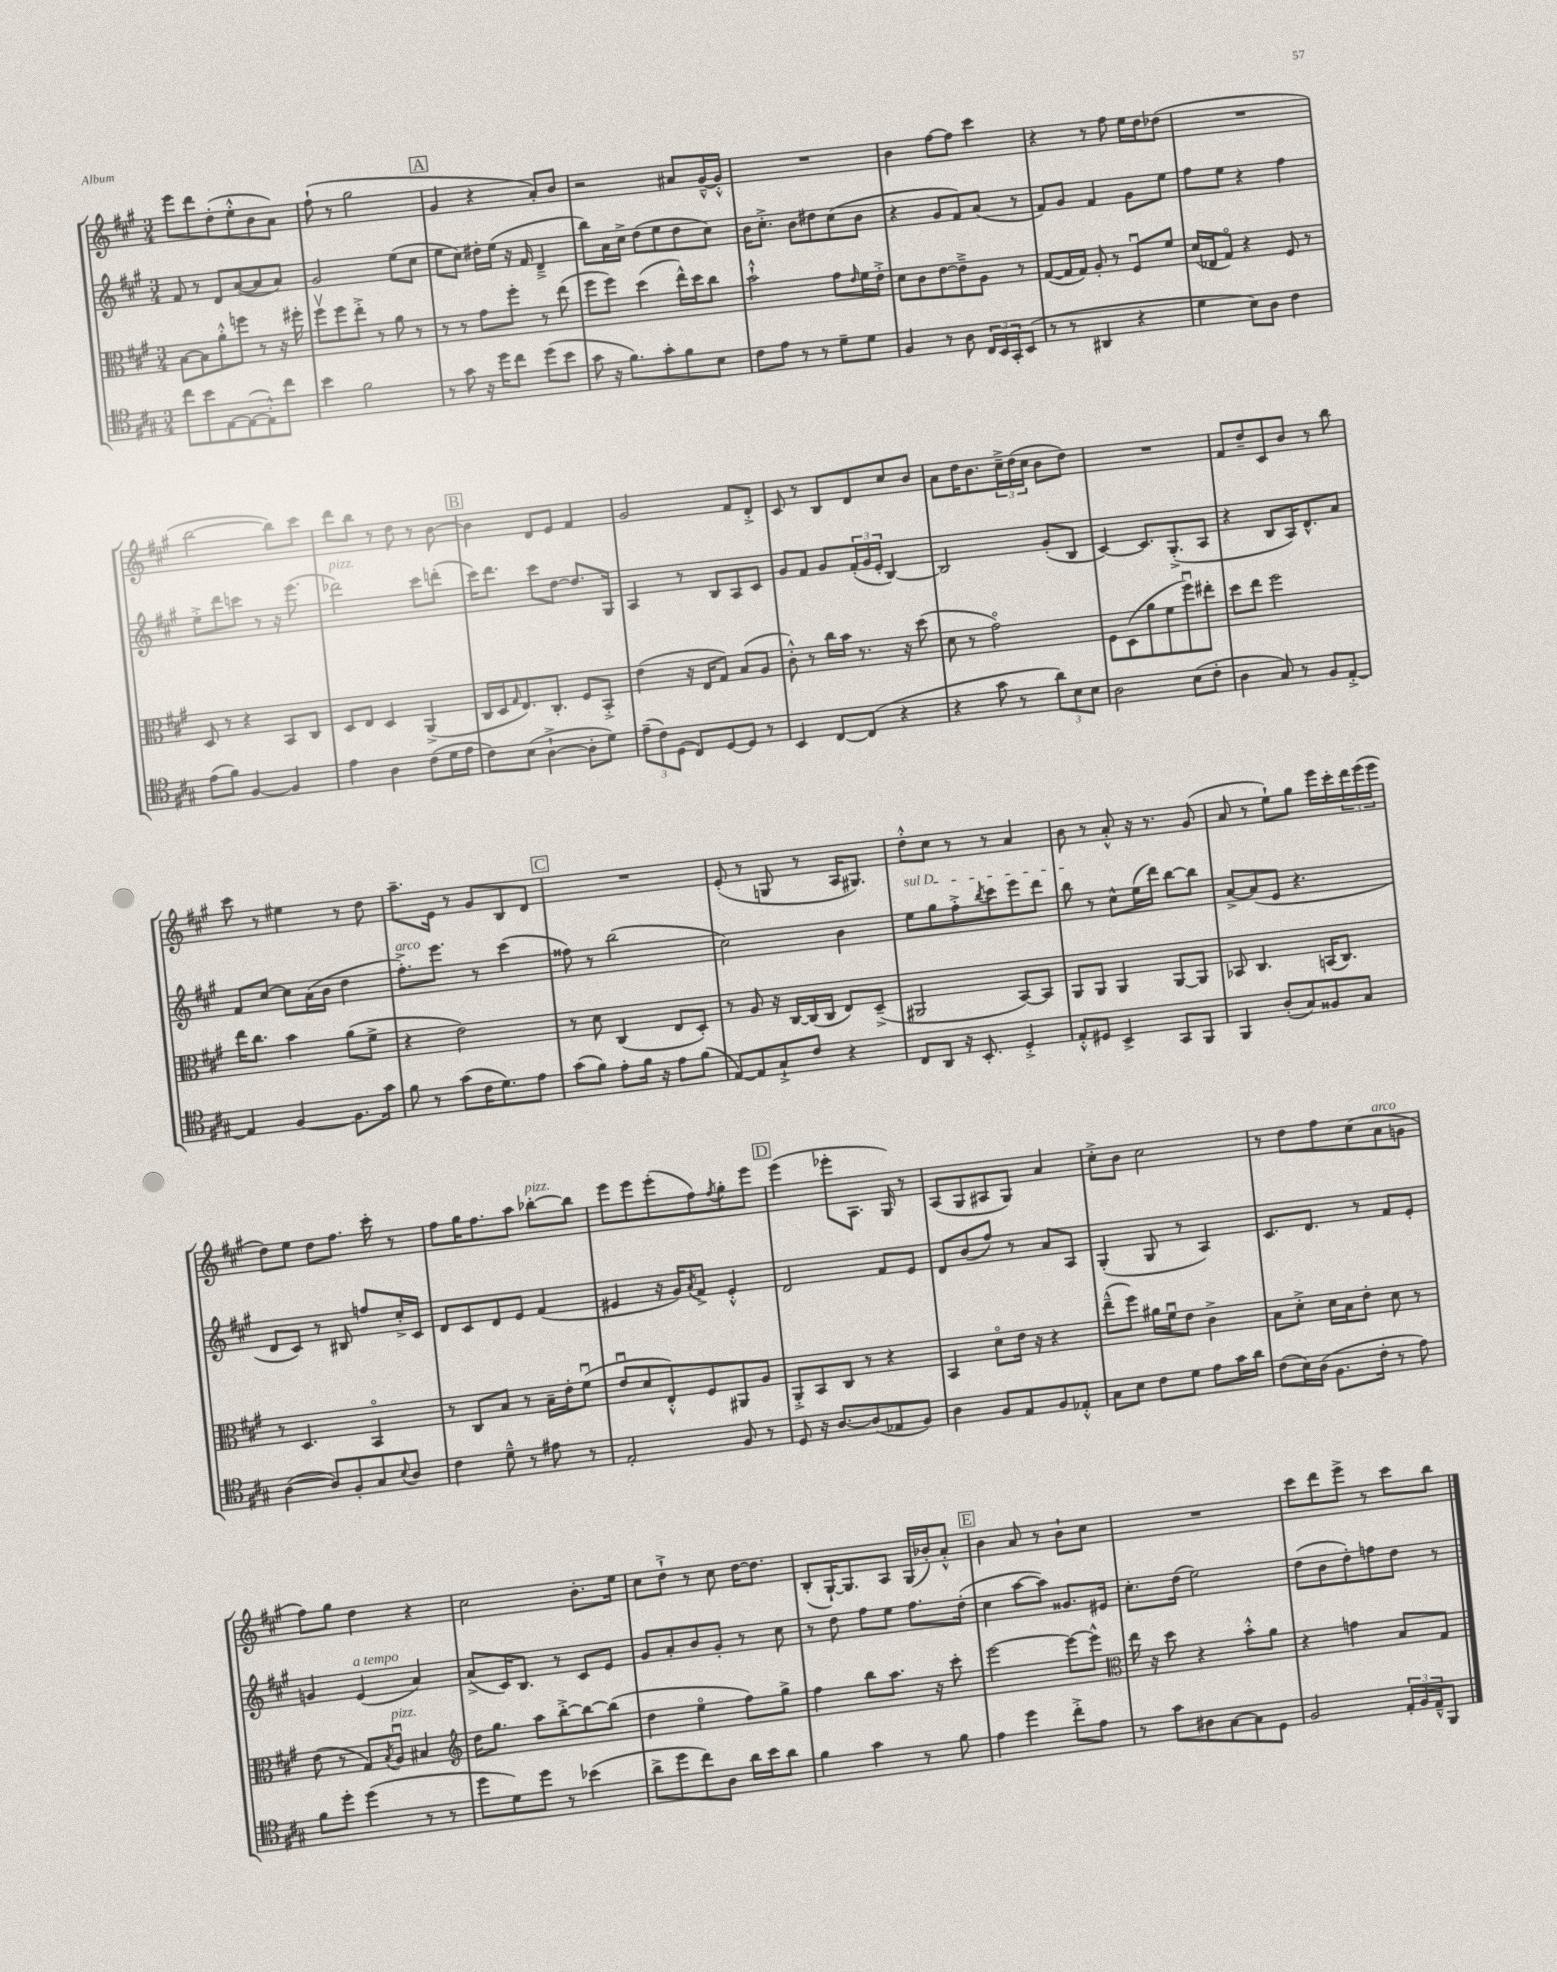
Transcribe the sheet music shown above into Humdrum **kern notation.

**kern	**kern	**kern	**kern
*part4	*part3	*part2	*part1
*staff4	*staff3	*staff2	*staff1
*clefC4	*clefC3	*clefG2	*clefG2
*k[f#c#g#]	*k[f#c#g#]	*k[f#c#g#]	*k[f#c#g#]
*M3/4	*M3/4	*M3/4	*M3/4
=97	=97	=97	=97
8cc#\L	[8B\L	8f#/	8eee\L
8b\	8B\]	8r	8ddd\
[8E\	8a'^^\	8d/L	(8dd'\
(8E\_	8ffn\J	([8a/	8ee'^^\
8E'^^\])	8r	8a/]	8b\
8cc#\J	16r	8a/J)	8a\J)
.	16ff#X'\	.	.
=98	=98	=98	=98
4b\	8ff#v\L	2g#/	(8ff#`\
.	8ff#\	.	8r
2f#\	8ee'^\J	.	2gg#\
.	8r	.	.
.	8a\	(8ee\L	.
.	8r	8cc#\J	.
!!LO:REH:place=s1:t=A
=99	=99	=99	=99
8r	8r	8ee\L	4g#/
8g#\	8r	8cc#\J)	.
16r	8g#\L	16dd#X'\LL	4r
16dd\KL	.	(16ee\JJ	.
8cc#\J	8ff#'\J	16r	.
.	.	16f#/	.
(8dd\L	8r	4d~^/	8a'/L)
8b\J	(8ee\	.	8b/J
=100	=100	=100	=100
8g#\	8ff#\L	8bb\L)	2r
16r	8ff#\J)	16a\L	.
8.f#\L)	.	16cc#^\JJ	.
.	(4dd\	(8dd\L	.
8g#'\	.	8ee\	.
8f#\	16ee^^\LL)	8dd\	8a#X/L
.	16dd\J	.	.
8B\J	8cc#\J	8cc#\J)	[16g#~^^/L
.	.	.	16g#'^^/JJ]
=101	=101	=101	=101
8c#\L	2b`^^\	16b\KL	2.r
.	.	8.cc#'^\J	.
8e\J	.	.	.
8r	.	8b\L	.
8r	.	8dd#X\	.
8d~\L	8g#\L	(8cc#\	.
.	16qqe/	.	.
8d\J	16f#\L	8b\J	.
.	16e'^\JJ	.	.
=102	=102	=102	=102
4F#/	8d\L	4r	4b\
.	8c#\	.	.
8r	[8e\	8g#/L	[8ff#\L
8A\	8e~^\]	8f#/)	8ff#\J]
24C#/LL	8A\J	(8a/J	4ccc#\
24BB/	.	.	.
24GG#'/J	.	.	.
(8BB/J	8r	8r	.
=103	=103	=103	=103
8r	([8G#/L	8f#/L)	4r
8r	16G#/L]	8g#/J	.
.	16G#/JJ)	.	.
4AA#X/	8A'/	4f#/	8r
.	8r	.	8ff#\
4r	8F#u/L	8g#\L	16ee\LL
.	.	.	16dd\J
.	8f#/J	8ee\J	(8dd-X\J
=104	=104	=104	=104
4d\	(16d/LL	8ff#\L	2.r
.	16E-X/J	.	.
.	8G#/J)	8ee\J	.
8B\L)	4r	4r	.
8A\J	.	.	.
4c#\	8F#/	4ff#\	.
.	8r	.	.
!!LO:LB:g=z
=105	=105	=105	=105
(8e\L	8D/	8ee'^\L	[2bb\
8f#\J)	8r	8ddd\	.
[4F#/	4r	8cccn\J	.
.	.	8r	.
4F#/]	8BB/L	16r	8bb\L])
.	.	(8.eee\	.
.	8C#/J	.	8ccc#\J
=106	=106	=106	=106
!	!	!LO:TX:a:i:t=pizz.	!
4e\	8D/L	2ddd-X\)	8ddd\L
.	8E/J	.	8bb\J
4A\	4D/	.	8r
.	.	.	8dd\
(8c#\L	(4AA^/	8ccc#\L	8r
16d\L	.	(8dddn'\J	[8b\
16e\JJ	.	.	.
!!LO:REH:place=s1:t=B
=107	=107	=107	=107
8c#\L)	16C#/LL	16ccc#\KL)	4b\]
.	16D/J	8.ddd\J	.
.	16qqG#/	.	.
(8B\J	8.E/)	.	.
[4A`^\	.	8ccc#\L	8d/L
.	8.C#'/J	.	.
.	.	[8dd\J	8e/J
8A'\L]	8F#/L	8.dd/L]	4f#/
8d\J)	8BB'^/J	.	.
.	.	16G#/Jk	.
=108	=108	=108	=108
(12e~\L	(4e\	4A/	2g#/
12c#\)	.	.	.
(12D\J	.	.	.
8C#/L)	16r	8r	.
.	16E/KL	.	.
[8D/	8G#/J)	8B/L	.
8D/J]	(8B/L	8A/	8f#/L
8r	8A/J	8c#/J	8d'^/J
=109	=109	=109	=109
4BB/	8c#'^^\)	8g#/L	8c#/
.	8r	8f#/J	8r
[8C#/L	16cc#\LL	8g#/L	8B/L
.	16b\JJ	.	.
(8C#/J]	8.r	(24f#'/L	8d/
.	.	24g#/	.
.	.	24e'/JJ	.
4r	.	[4B/)	8cc#/
.	16r	.	.
.	(8dd\	.	8b/J
=110	=110	=110	=110
4r	8d\	2B/]	8a\L
.	8r	.	16dd\K
.	.	.	8.b\
8g#\	2g#\)	.	.
8r	.	.	24cc#~^\L
.	.	.	(24dd\
.	.	.	24cc#\JJ
12a\L)	.	(8g#'/L	8b\L
12B\	.	.	.
.	.	8B/J	8dd\J)
12B\J	.	.	.
=111	=111	=111	=111
2A\	8F#\L	[4c#/)	2.r
.	(8D\	.	.
.	8a\	8.c#/L]	.
.	8f#\	.	.
.	.	(8.G#'^/	.
(8B\L	8ff#u\)	.	.
8c#'\J	8ee#X'\J	8A/J	.
=112	=112	=112	=112
4A\	8dd\L	4r	8f#/L
.	8ee\J	.	8dd~/
8G#/)	2ff#\	8B/L	8c#/
8r	.	16A/K)	8b/J
.	.	8.d^^/	.
8F#/L	.	.	8r
[8E'^/J	.	8a/J	8bb\
!!LO:LB:g=z
=113	=113	=113	=113
4E/]	16ee\KL	8f#/L	8ccc#\
.	8.cc#\J	.	.
.	.	[8cc#/J	8r
[4F#/	4b\	8cc#\L]	4ee#X\
.	.	(16a\L	.
.	.	16b\JJ	.
8.F#\L]	(8a\L	4dd\	8r
.	8f#^\J	.	8dd\
16g#\Jk	.	.	.
=114	=114	=114	=114
!	!	!LO:TX:a:i:t=arco	!
8f#\	4r	8.ff#'^\L)	8.aa~\L
8r	.	.	.
.	.	8.eee\J	16e\Jk
(8g#\L	2e\)	.	8r
16c#\K	.	8r	8g#/L
8.d\)	.	.	.
.	.	(4ccc#\	8B/
8e\J	.	.	8d/J
!!LO:REH:place=s1:t=C
=115	=115	=115	=115
(8g#\L	8r	8ff##X\)	2.r
8f#\J)	8d\	8r	.
8e'\L	(4C#/	(2bb\	.
16f#\Jk	.	.	.
16r	.	.	.
8e\L	8E/L	.	.
(8f#\J	8D'/J)	.	.
=116	=116	=116	=116
[8E/L)	8r	2cc#\)	(8e'/
8E/]	8A/	.	8r
8G#`^/	16r	.	8Gn/
.	[16C#/LL	.	.
8c#/J	(16C#/]	.	8r
.	16C#/JJ	.	.
4r	8E/L)	4b\	16A/KL
.	.	.	8.G#X/J)
.	(8D~^/J	.	.
=117	=117	=117	=117
!	!	!LO:TX:a:i:t=sul D	!
8C#/L	2AA#X/	8ee\L	8dd'^^\L
8AA/J	.	8gg#\	8cc#\J
16r	.	8ff#'^\	8r
8.BB'/	.	.	.
.	.	8qbb/	.
.	.	8ccc#\	8r
4D'^/	[8BB/L)	8eee\	4a/
.	8BB/J]	8ddd\J	.
=118	=118	=118	=118
8E'^^/L	8AA/L	8bb\	8b\
8D#X/J	8AA/J	8r	8r
4BB^/	4AA/	8cc#^^\L	8a'^^/
.	.	(16ee\L	16r
.	.	16ddd\JJ)	8.r
8GG#/L	[8AA/L	[8bb\L	.
8FF#/J	8AA/J]	8bb\J]	(8g#/
=119	=119	=119	=119
4FF#/	8BB-X/	[8a^/L	8a/
.	4.C#/	(8a/]	8r
(8A'/L	.	8e/J	8ee`\L)
8G#/)	.	4.r	8gg#\J
8F##X/	(16BBn/KL	.	16eee\LL
.	8.C#/J)	.	16ccc#'\
8G#/J	.	.	24ddd\
.	.	.	(24eee\
.	.	.	24eee\JJ
!!LO:LB:g=z
=120	=120	=120	=120
([4A\	8r	8d/L	8dd\L)
.	4.D/	8c#/J)	8ee\J
8A/L])	.	8r	8dd\L
8F#'/	.	8B#X/	8.ff#\J
8G#/	4BB/	8ffn/L	.
.	.	.	16ccc#'\
8qqB/	.	.	.
8A/J	.	16cc#'^/L	8r
.	.	16c#/JJ	.
=121	=121	=121	=121
4c#\	8r	8d/L	8ff#\L
.	8C#/L	8c#/	16gg#\K
.	.	.	8.ff#\
8d~^^\	8B/J	8d/	.
8r	8r	8e/J	8aa\J
!	!	!	!LO:TX:a:i:t=pizz.
8e#X\	16B~\LL	(4f#/	[8bb-X'\L
.	16e'\J	.	.
8r	(8f#u\J	.	8bb-\J]
=122	=122	=122	=122
2E'/	8eu/L	4e#X/	8eee\L
.	8d/	.	8eee\
.	8E'^^/)	16r	(8eee'\
.	.	16g#/KL)	.
.	.	8qa/	.
.	8F#/	8f#^/J	8ff#\)
.	.	.	8qff#/
8F#/	8AA#X/	4e#'^^/	8gg#'\
8r	8A/J	.	8eee\J
!!LO:REH:place=s1:t=D
=123	=123	=123	=123
8D/	8AA'^/L	2d/	(4eee\
16r	8BB/	.	.
[8.A/L	.	.	.
.	8C#/J	.	8eee-X'\L
(8A/]	8r	.	8.A\J
8E-X/	4r	8f#/L	.
.	.	.	16G#/)
8F#/J)	.	8e/J	8r
=124	=124	=124	=124
4A\	4BB/	8d/L	(8A/L
.	.	(8b/	8G#/
8F#/L	8d\L	8ff#/J)	8A#X/
8E/	16e\Jk	8r	8G#/J)
.	16r	.	.
8F#/	4r	8a/L	4a/
8E-X'^^/J	.	8A/J	.
=125	=125	=125	=125
8G#\L	(8ee~^^\L	(4G#'/	8cc#'^\L
8B\J	8ff#\J)	.	8b\J
8c#\L	16a#X\LL	8G#/	2cc#\
.	16f#u\J	.	.
8d\J	8e\J	8r	.
8e\L	4c#^\	4A/)	.
16g#\L	.	.	.
16a\JJ	.	.	.
=126	=126	=126	=126
(8c#\L	8B\L	8.c#/L	8r
16B\L)	8d'^\J	.	8dd\L
(16A\JJ	.	8.d/J	.
8.F#\L	16d\LL	.	8ff#\
.	16B\J	.	.
.	8e'\J	8r	(8cc#\
16c#'\Jk	.	.	.
!	!	!	!LO:TX:a:i:t=arco
8r	8d\	8f#/L	8a\
8e\)	8r	8e'/J	8gn\J
!!LO:LB:g=z
=127	=127	=127	=127
8f#\L	(8e\	4gn/	8ff#\L)
8dd'\J	8r	.	8gg#\J
!	!	!LO:TX:a:i:t=a tempo	!
(4dd\	8G#/L)	(4e/	4dd\
.	8qB/	.	.
!	!LO:TX:a:i:t=pizz.	!	!
.	8Au/J	.	.
8r	4B#X/	4a/)	4r
8r	.	.	.
=128	=128	=128	=128
*	*clefG2	*	*
8dd\L	16dd\KL	(8a^/L	2cc#\
.	8.gg#\J	.	.
8d\)	.	16c#/K)	.
.	.	8.B/J	.
8dd\J	8aa\L	.	.
8r	[8bb'^\	8r	.
(4b-X\	8bb\_	8c#/L	8.b'\L
.	(8bb\J]	8e/J	.
.	.	.	16ee\Jk
=129	=129	=129	=129
8a^\L	4dd\	8g#/L	8cc#\L
8dd\	.	8a'/	8dd`^\J
8cc#\)	4ee\	8b/	8r
8A\J	.	8g#'/J	8cc#\
16a\LL	8ff#\L)	8r	[16dd\KL
16b\J	.	.	8.dd\J]
8a\J	8gg#^\J	8cc#\	.
=130	=130	=130	=130
4f#\	4ff#\	8r	(8B'/L
.	.	8dd\	[16G#`/K)
.	.	.	8.G#/]
4g#\	8bb\L	8ff#\L	.
.	8.aa\J	8ee\J	8A/J
8r	.	8.ff#\L	(16G#/LL
.	16r	.	16b-X'/J)
8f#\	8ccc#'\	.	8a'^^/J
.	.	(16dd'\Jk	.
!!LO:REH:place=s1:t=E
=131	=131	=131	=131
4e\	[2eee\	4cc#\	4b\
4dd\	.	[8aa\L	8a/
.	.	8aa\J])	8r
8cc#'^\L	8eee\L_	8.g##X/L	8b`\L
8e\J	8eee^^\J]	.	8cc#\J
.	.	16e#X/Jk	.
=132	=132	=132	=132
*	*clefC3	*	*
8r	16ee\	8.cc#'\L	2.r
.	16r	.	.
8g#\L	8dd\	.	.
.	.	(16dd\Jk	.
8A#X\	4r	2ee\)	.
[8G#\	.	.	.
8G#\]	8b'^^\L	.	.
8D\J	8a\J	.	.
=133	=133	=133	=133
2F#/	4r	(8dd\L	8ccc#\L
.	.	8b\	8ddd\
.	4gn\	8dd'\)	8eee^\J
.	.	8ffn\	8r
24E'/LL	8B/L	8dd\J	8ccc#\L
24F#/	.	.	.
24E~^^/J	.	.	.
8FF#/J	8G#/J	8r	8bb\J
==	==	==	==
*-	*-	*-	*-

+--

* _Exercise directions_
List each line in the listing above that contains the string "kern". Case counts.

* _Correct output_
Transcribe the sheet music shown above into Humdrum **kern notation.
**kern	**kern	**kern	**kern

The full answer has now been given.